═════ THE INPUT ═════
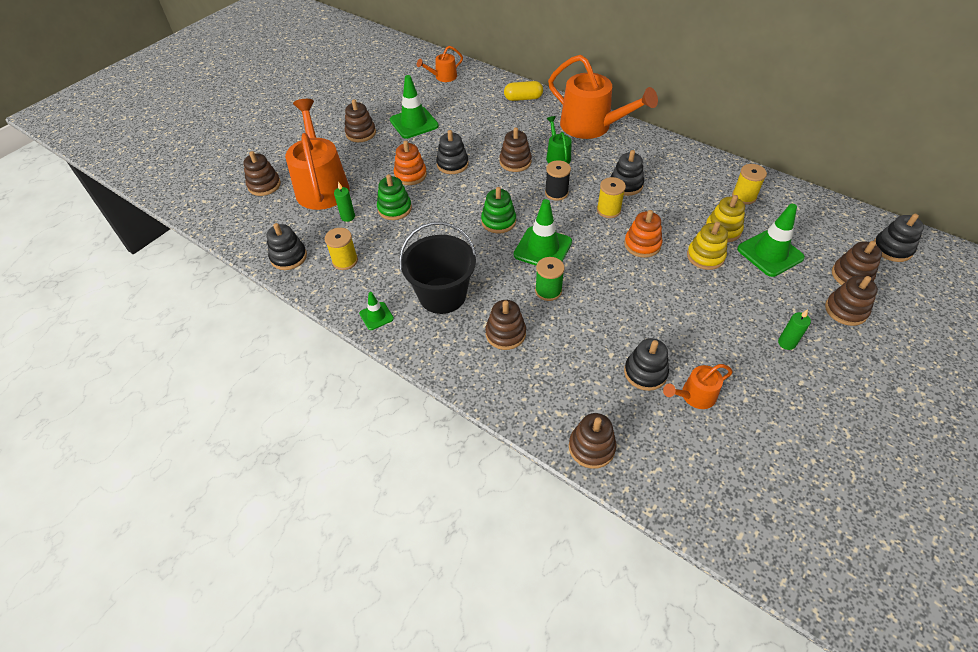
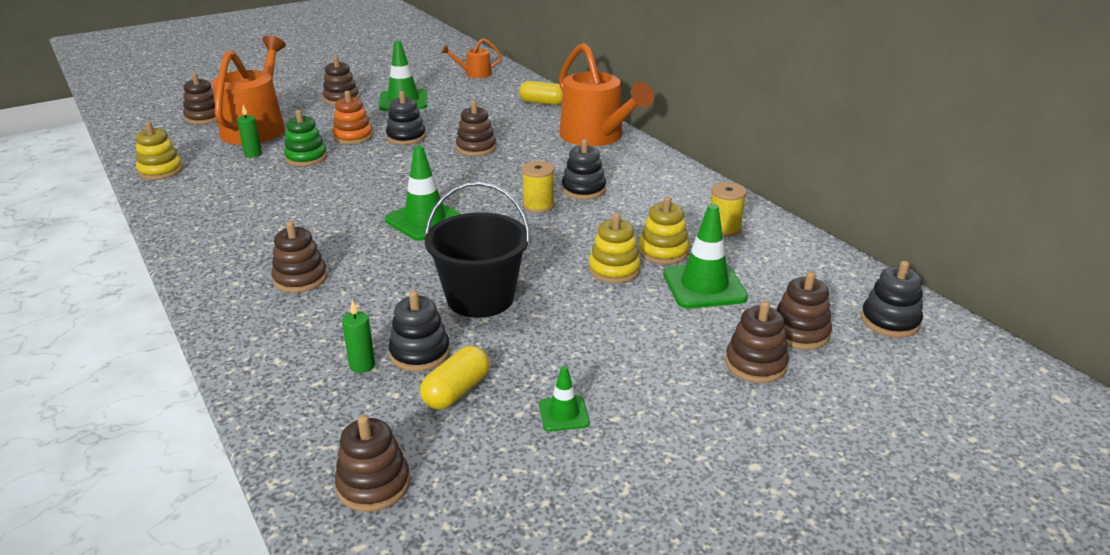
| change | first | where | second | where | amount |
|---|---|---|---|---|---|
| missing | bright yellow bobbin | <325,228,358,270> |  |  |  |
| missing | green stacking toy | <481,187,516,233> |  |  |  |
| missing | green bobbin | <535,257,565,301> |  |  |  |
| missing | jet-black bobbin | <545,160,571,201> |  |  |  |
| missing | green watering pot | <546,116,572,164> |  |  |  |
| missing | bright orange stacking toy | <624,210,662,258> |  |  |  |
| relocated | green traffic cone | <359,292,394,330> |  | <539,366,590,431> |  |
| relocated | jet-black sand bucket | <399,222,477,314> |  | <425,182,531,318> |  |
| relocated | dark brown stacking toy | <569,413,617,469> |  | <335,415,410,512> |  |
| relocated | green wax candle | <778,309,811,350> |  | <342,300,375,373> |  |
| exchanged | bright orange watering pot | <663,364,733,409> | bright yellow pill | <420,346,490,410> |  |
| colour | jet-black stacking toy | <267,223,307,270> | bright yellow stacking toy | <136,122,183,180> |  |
═════
#### [ACTIVITY]
Look over the listing and return each line that holds "yellow".

#### [TASK OUTPUT]
| missing | bright yellow bobbin | <325,228,358,270> |  |  |  |
| exchanged | bright orange watering pot | <663,364,733,409> | bright yellow pill | <420,346,490,410> |  |
| colour | jet-black stacking toy | <267,223,307,270> | bright yellow stacking toy | <136,122,183,180> |  |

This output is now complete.